Begin at the line where "foritore (blue) 438" appears and reproduce exactly every line through the end of the data below, both included, skipping pictures.

Data entries:
◆ ◆ ◆
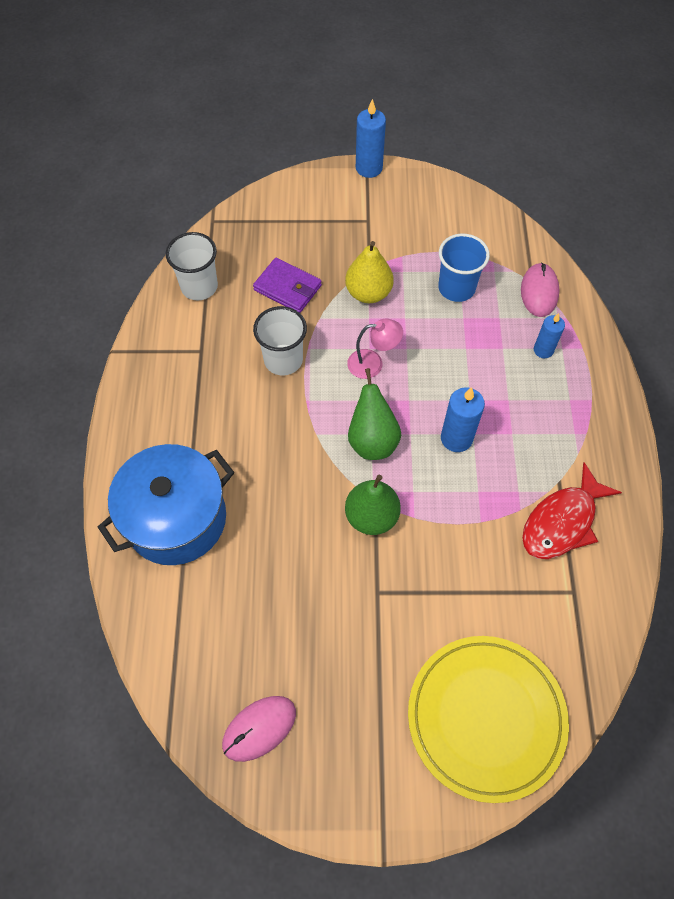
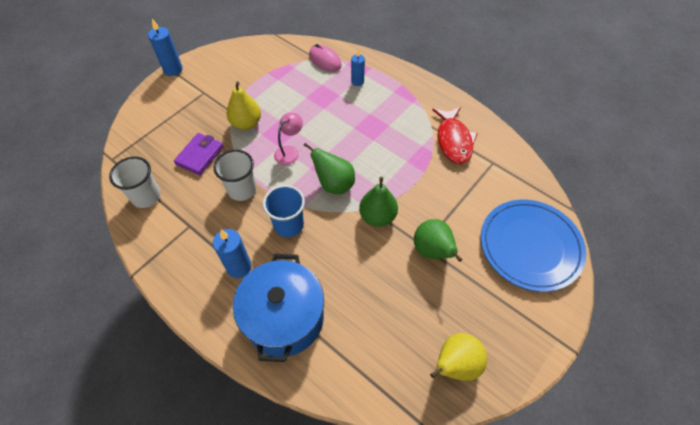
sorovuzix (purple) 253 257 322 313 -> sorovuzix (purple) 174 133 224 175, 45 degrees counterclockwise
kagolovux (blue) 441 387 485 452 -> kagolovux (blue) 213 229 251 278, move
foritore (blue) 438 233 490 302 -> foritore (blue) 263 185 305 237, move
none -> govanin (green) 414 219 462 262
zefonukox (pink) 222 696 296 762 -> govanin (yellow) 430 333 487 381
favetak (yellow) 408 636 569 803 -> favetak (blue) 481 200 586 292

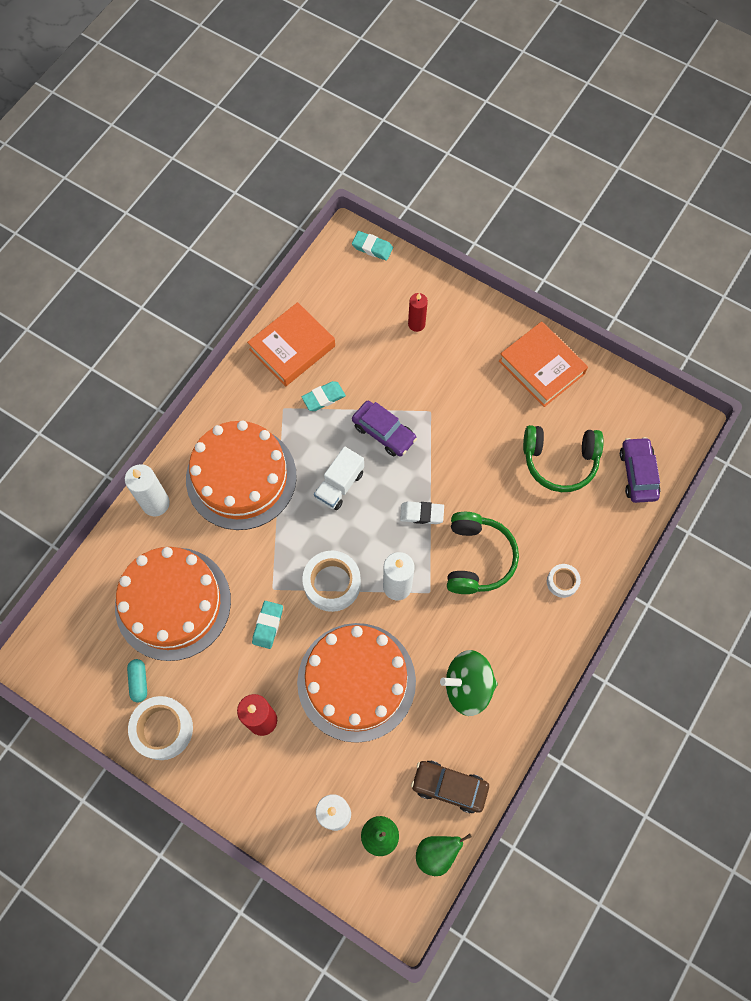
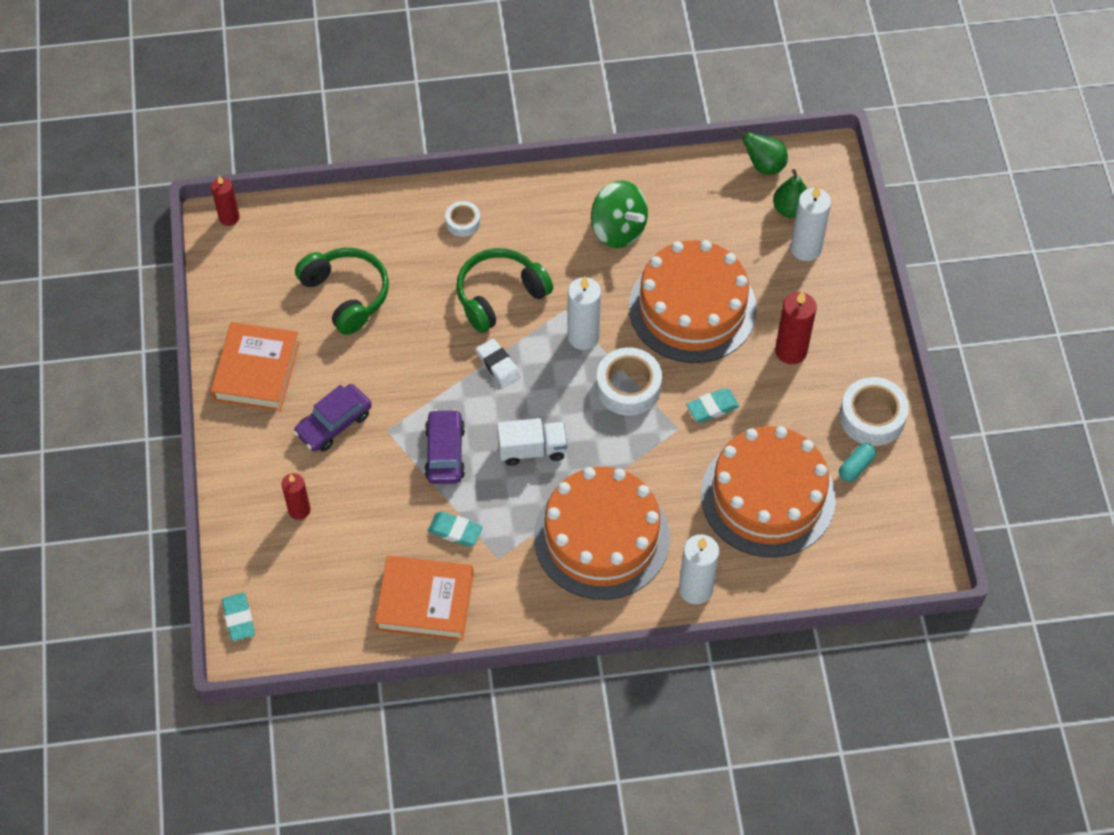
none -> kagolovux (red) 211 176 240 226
◆ ◆ ◆
TASK OUTPUT:
foritore (blue) 438 233 490 302 -> foritore (blue) 263 185 305 237, move
none -> govanin (green) 414 219 462 262
zefonukox (pink) 222 696 296 762 -> govanin (yellow) 430 333 487 381
favetak (yellow) 408 636 569 803 -> favetak (blue) 481 200 586 292

none -> kagolovux (red) 211 176 240 226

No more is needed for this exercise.